**RECORD EXTRACTS**.
========================================================================

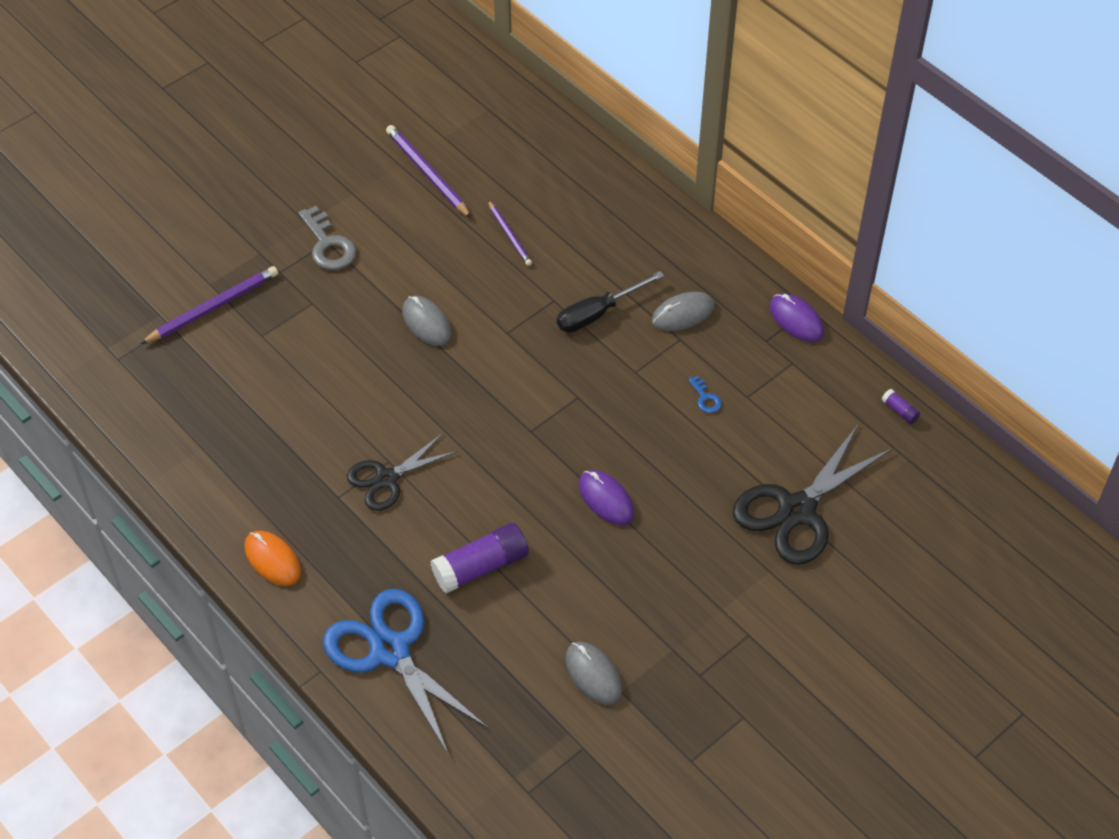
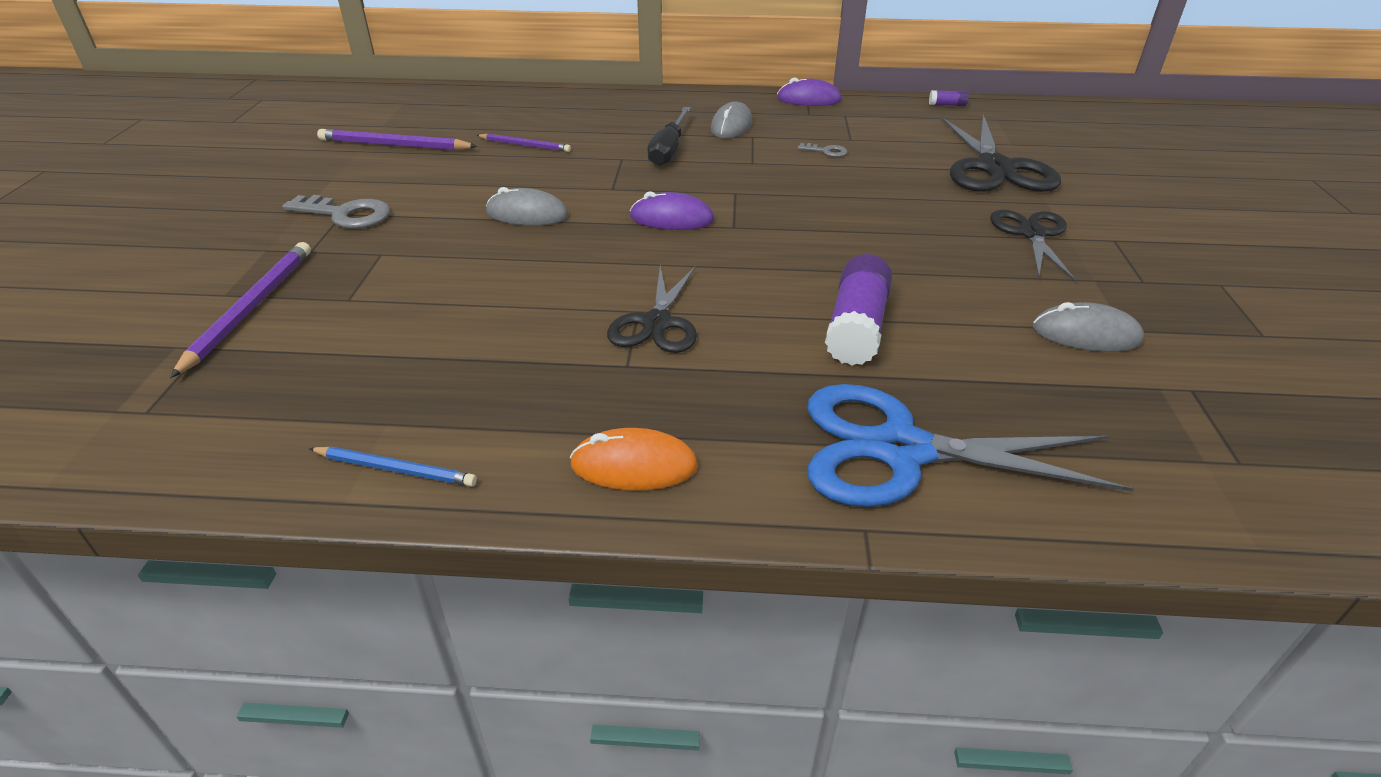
camera: 45 degrees left, 15 degrees down
(182, 480) = (395, 469): none -> blue pencil
(606, 499) = (867, 230): purple mouse -> purple mouse (672, 218)
(704, 586) = (1032, 234): none -> black scissors
(705, 398) = (826, 151): blue key -> grey key

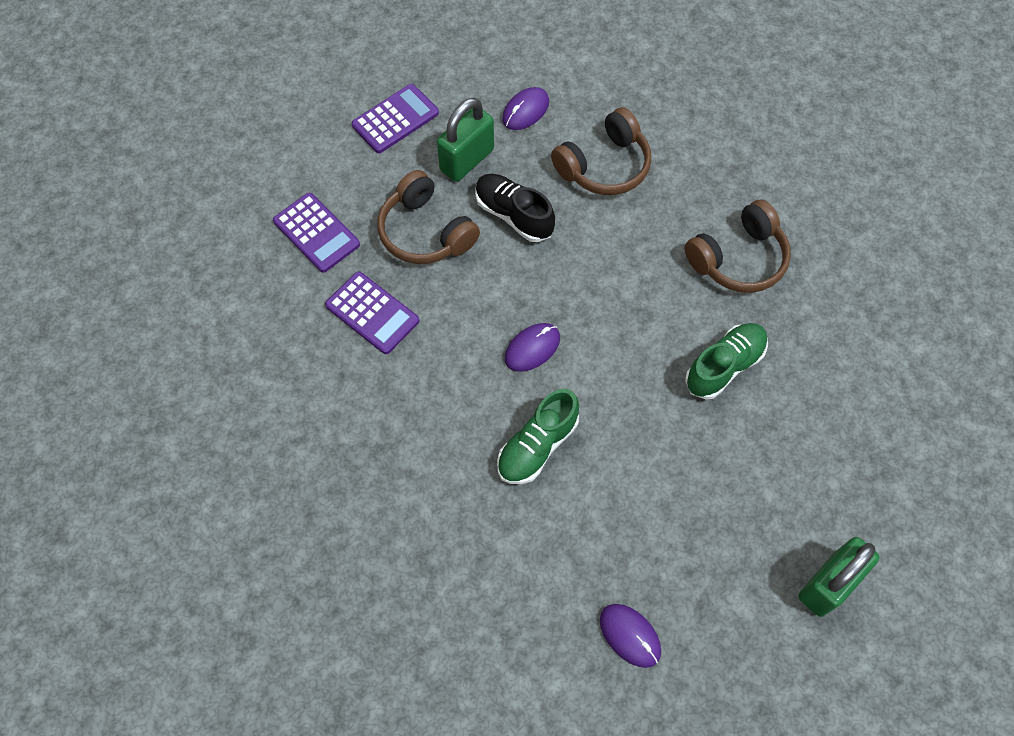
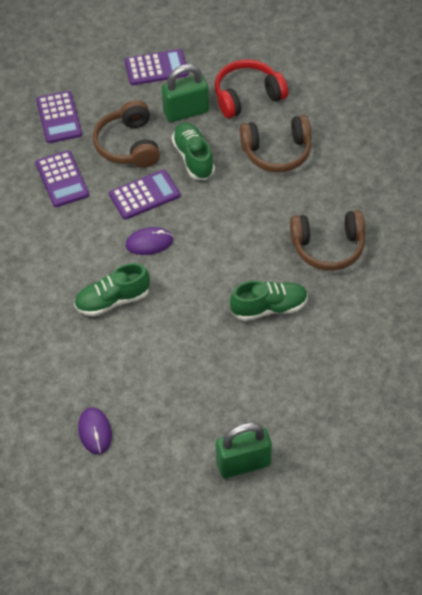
camera: 30 degrees right, 10 degrees down
(486, 289) = (144, 195): none -> purple calculator
(513, 215) = (193, 158): black shoe -> green shoe
(525, 111) = (247, 96): purple mouse -> red headphones

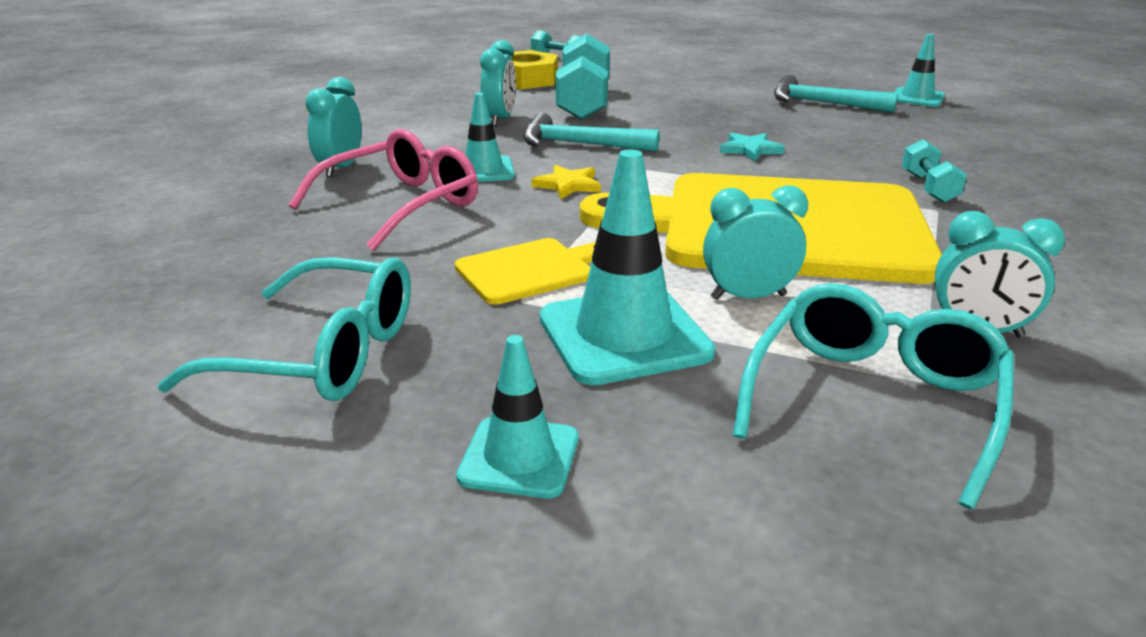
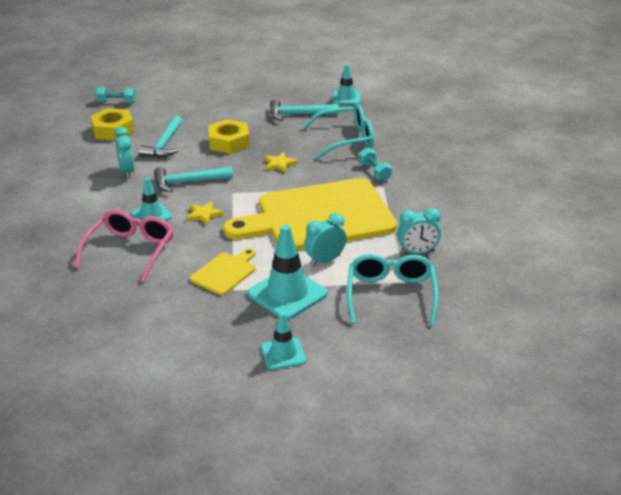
camera: 25 degrees left, 5 degrees up
(319, 354) = (172, 339): turquoise glasses -> turquoise glasses (345, 139)
(340, 168) = (71, 234): turquoise clock -> none
(583, 102) = (164, 144): turquoise dumbbell -> turquoise hammer
(684, 114) = (229, 142): none -> yellow nut
(750, 150) = (279, 164): turquoise star -> yellow star

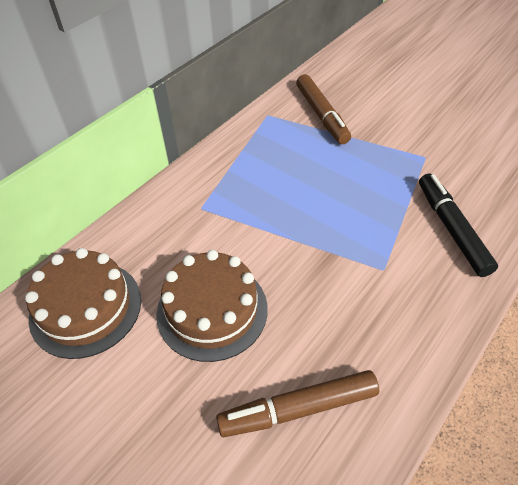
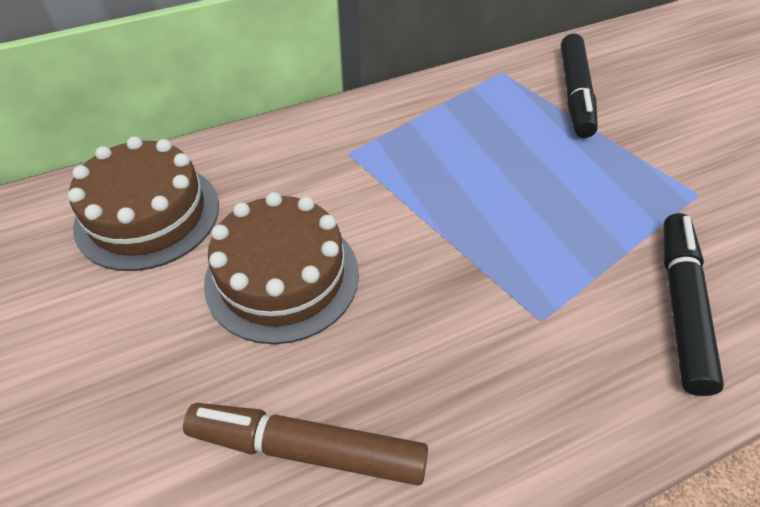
camera: 25 degrees right, 0 degrees up
(321, 115) = (574, 94): brown marker -> black marker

========================================================================

Restate word for word only the lines from the one with "camera: 25 degrees left, 5 degrees up" through the last line of the material, both included. Any picture should be left out.

**TASK OUTPUT**.
camera: 25 degrees left, 5 degrees up
(319, 354) = (172, 339): turquoise glasses -> turquoise glasses (345, 139)
(340, 168) = (71, 234): turquoise clock -> none
(583, 102) = (164, 144): turquoise dumbbell -> turquoise hammer
(684, 114) = (229, 142): none -> yellow nut
(750, 150) = (279, 164): turquoise star -> yellow star

camera: 25 degrees right, 0 degrees up
(321, 115) = (574, 94): brown marker -> black marker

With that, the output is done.